━━ Provided material ━━

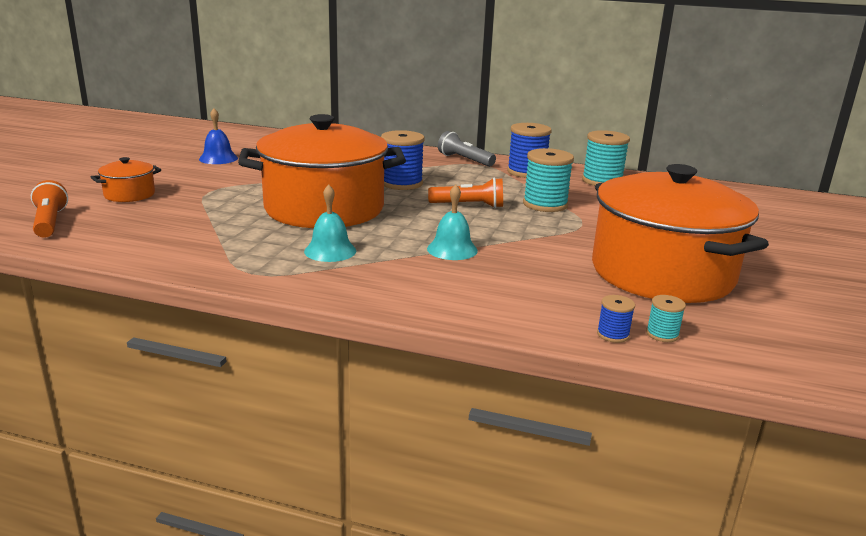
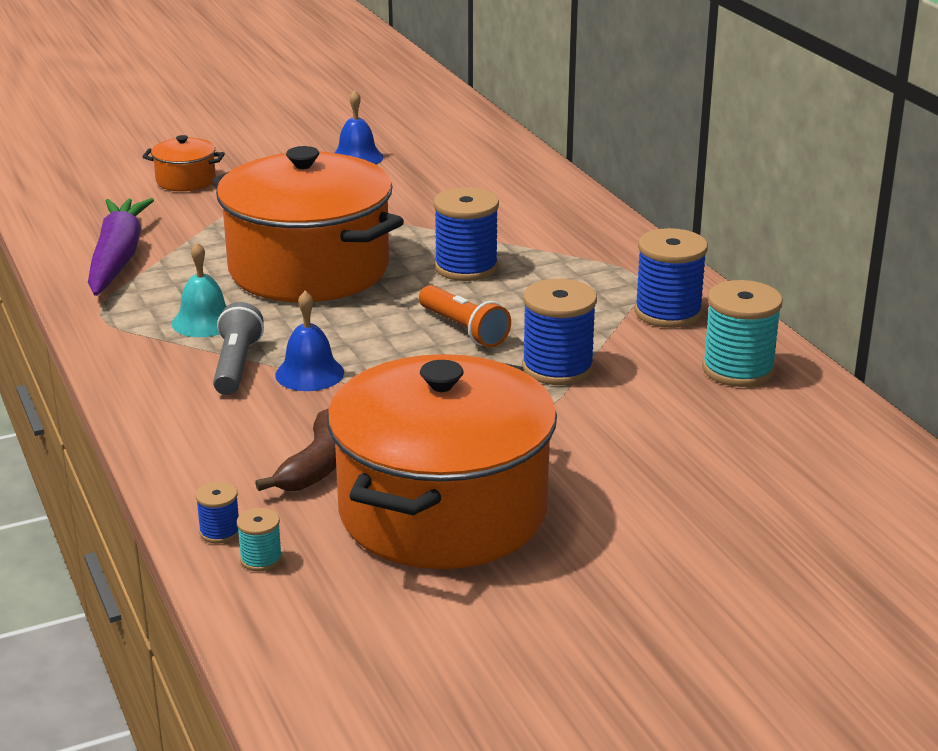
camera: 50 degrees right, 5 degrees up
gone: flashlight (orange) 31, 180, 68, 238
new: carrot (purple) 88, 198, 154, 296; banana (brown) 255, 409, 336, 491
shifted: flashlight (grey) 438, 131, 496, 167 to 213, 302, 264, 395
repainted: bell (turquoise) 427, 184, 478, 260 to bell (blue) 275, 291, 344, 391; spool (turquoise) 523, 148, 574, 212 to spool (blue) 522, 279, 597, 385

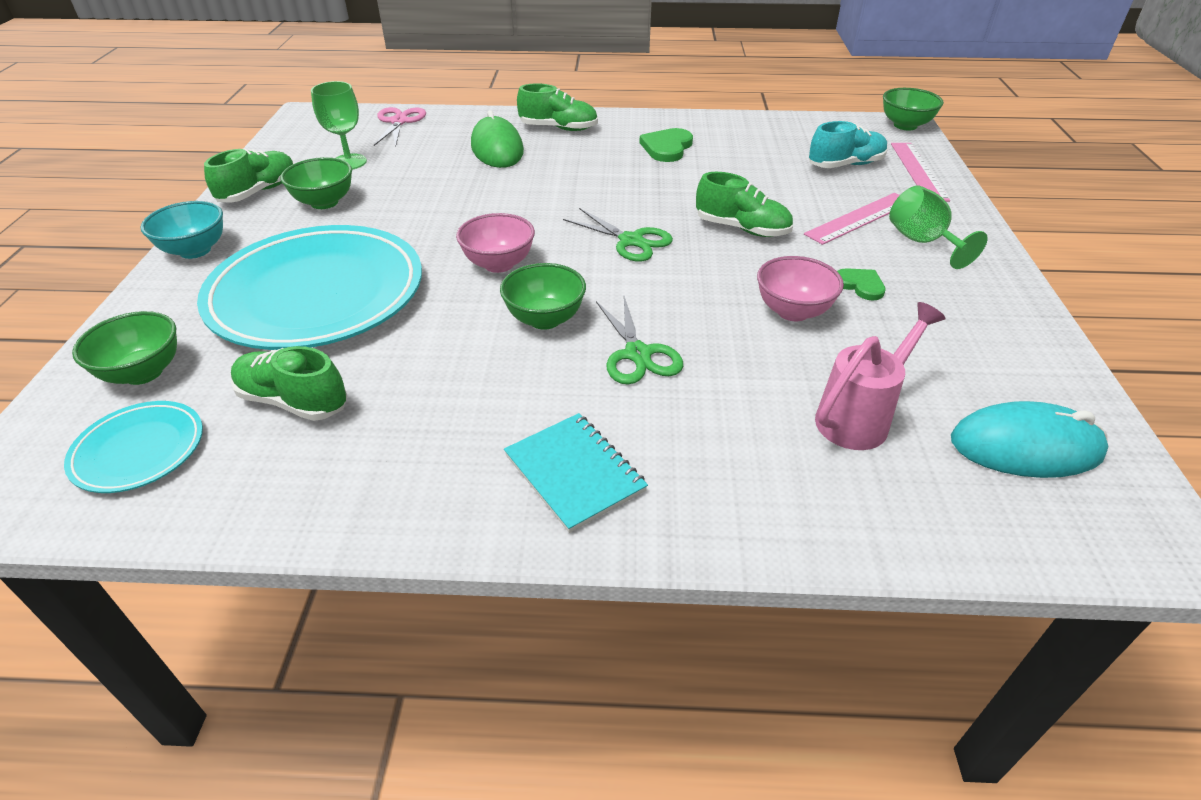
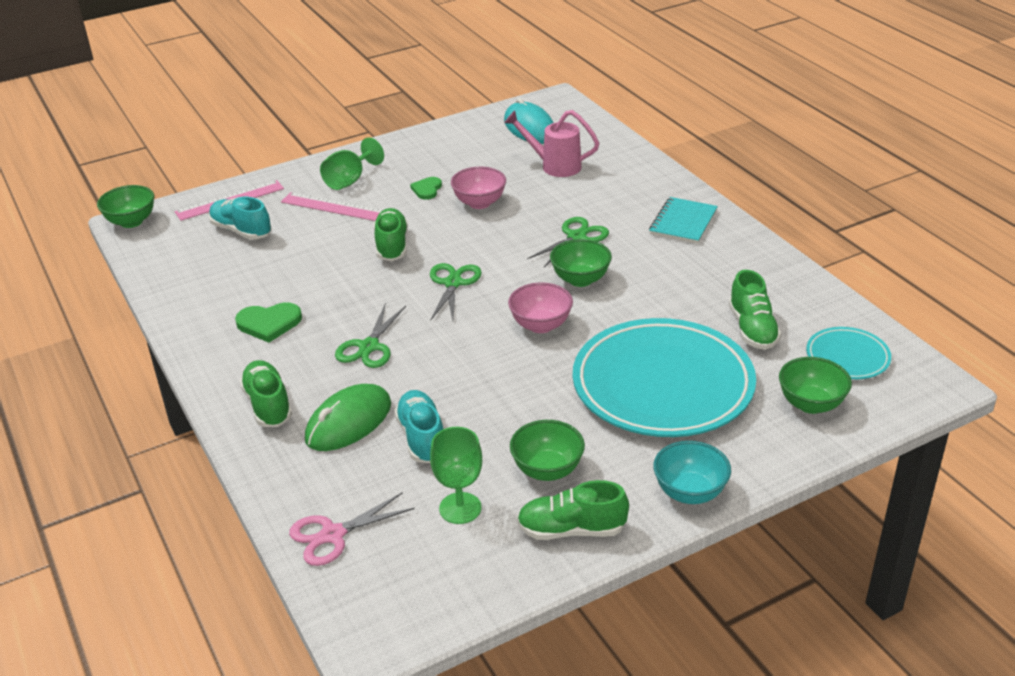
camera: 120 degrees left, 5 degrees down
new: scissors (green) 335, 305, 406, 368; shoe (turquoise) 394, 390, 443, 463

━━━

### [Problem description]
Everything in the listing above must be restated word for word, except the images.

### [Problem solution]
camera: 50 degrees right, 5 degrees up
gone: flashlight (orange) 31, 180, 68, 238
new: carrot (purple) 88, 198, 154, 296; banana (brown) 255, 409, 336, 491
shifted: flashlight (grey) 438, 131, 496, 167 to 213, 302, 264, 395
repainted: bell (turquoise) 427, 184, 478, 260 to bell (blue) 275, 291, 344, 391; spool (turquoise) 523, 148, 574, 212 to spool (blue) 522, 279, 597, 385

camera: 120 degrees left, 5 degrees down
new: scissors (green) 335, 305, 406, 368; shoe (turquoise) 394, 390, 443, 463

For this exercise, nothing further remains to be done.